From the entries below, return exactly the lines beginning at the one that contains "orange truck: 4 -> 2" and ending at the one that contains "yellow fish: 1 -> 5", both of them included, and only those lines.

[Dataset excerpts]
--------------------------------
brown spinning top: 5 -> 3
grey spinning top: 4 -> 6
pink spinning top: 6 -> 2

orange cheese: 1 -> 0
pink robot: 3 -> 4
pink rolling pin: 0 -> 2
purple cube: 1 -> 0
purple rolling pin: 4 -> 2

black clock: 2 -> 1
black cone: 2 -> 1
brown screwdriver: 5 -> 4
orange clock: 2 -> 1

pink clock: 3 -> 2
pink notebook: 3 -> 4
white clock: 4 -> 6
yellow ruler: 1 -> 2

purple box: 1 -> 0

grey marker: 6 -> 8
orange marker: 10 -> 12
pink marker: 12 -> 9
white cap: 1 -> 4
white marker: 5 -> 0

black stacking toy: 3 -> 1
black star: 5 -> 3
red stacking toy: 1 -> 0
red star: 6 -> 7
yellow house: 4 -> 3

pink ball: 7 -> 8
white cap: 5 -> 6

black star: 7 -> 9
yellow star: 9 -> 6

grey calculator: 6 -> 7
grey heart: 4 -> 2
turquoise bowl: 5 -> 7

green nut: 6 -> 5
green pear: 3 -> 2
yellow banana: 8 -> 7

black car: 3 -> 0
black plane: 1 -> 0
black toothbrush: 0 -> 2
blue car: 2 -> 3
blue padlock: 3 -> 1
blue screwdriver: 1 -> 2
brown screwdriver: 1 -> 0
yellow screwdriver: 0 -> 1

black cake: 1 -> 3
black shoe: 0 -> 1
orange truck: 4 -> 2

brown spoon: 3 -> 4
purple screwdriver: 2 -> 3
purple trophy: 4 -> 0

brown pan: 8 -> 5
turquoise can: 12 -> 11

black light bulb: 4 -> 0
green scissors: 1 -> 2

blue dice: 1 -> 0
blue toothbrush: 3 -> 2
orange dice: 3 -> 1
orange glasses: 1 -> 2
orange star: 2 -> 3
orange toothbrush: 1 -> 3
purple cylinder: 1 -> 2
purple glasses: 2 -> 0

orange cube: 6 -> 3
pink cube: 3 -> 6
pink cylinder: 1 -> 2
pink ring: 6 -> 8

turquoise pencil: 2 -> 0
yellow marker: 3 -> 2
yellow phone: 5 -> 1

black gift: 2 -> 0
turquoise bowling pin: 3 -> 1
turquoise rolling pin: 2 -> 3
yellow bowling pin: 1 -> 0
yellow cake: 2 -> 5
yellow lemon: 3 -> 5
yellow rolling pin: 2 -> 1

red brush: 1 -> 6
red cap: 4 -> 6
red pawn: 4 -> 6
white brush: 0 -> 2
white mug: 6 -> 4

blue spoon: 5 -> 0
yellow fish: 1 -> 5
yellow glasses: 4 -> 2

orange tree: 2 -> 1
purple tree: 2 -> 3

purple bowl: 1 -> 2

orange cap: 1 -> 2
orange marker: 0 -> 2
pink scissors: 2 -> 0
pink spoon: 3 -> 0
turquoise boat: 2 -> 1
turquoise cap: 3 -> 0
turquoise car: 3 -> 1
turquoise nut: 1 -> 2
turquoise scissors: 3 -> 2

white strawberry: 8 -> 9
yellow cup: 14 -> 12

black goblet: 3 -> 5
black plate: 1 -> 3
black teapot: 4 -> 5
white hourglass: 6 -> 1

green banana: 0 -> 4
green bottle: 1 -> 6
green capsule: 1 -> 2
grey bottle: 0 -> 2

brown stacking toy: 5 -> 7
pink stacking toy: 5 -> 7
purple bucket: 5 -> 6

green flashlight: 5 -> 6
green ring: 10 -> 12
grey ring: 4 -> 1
--------------------------------
Result of this task ::
orange truck: 4 -> 2

brown spoon: 3 -> 4
purple screwdriver: 2 -> 3
purple trophy: 4 -> 0

brown pan: 8 -> 5
turquoise can: 12 -> 11

black light bulb: 4 -> 0
green scissors: 1 -> 2

blue dice: 1 -> 0
blue toothbrush: 3 -> 2
orange dice: 3 -> 1
orange glasses: 1 -> 2
orange star: 2 -> 3
orange toothbrush: 1 -> 3
purple cylinder: 1 -> 2
purple glasses: 2 -> 0

orange cube: 6 -> 3
pink cube: 3 -> 6
pink cylinder: 1 -> 2
pink ring: 6 -> 8

turquoise pencil: 2 -> 0
yellow marker: 3 -> 2
yellow phone: 5 -> 1

black gift: 2 -> 0
turquoise bowling pin: 3 -> 1
turquoise rolling pin: 2 -> 3
yellow bowling pin: 1 -> 0
yellow cake: 2 -> 5
yellow lemon: 3 -> 5
yellow rolling pin: 2 -> 1

red brush: 1 -> 6
red cap: 4 -> 6
red pawn: 4 -> 6
white brush: 0 -> 2
white mug: 6 -> 4

blue spoon: 5 -> 0
yellow fish: 1 -> 5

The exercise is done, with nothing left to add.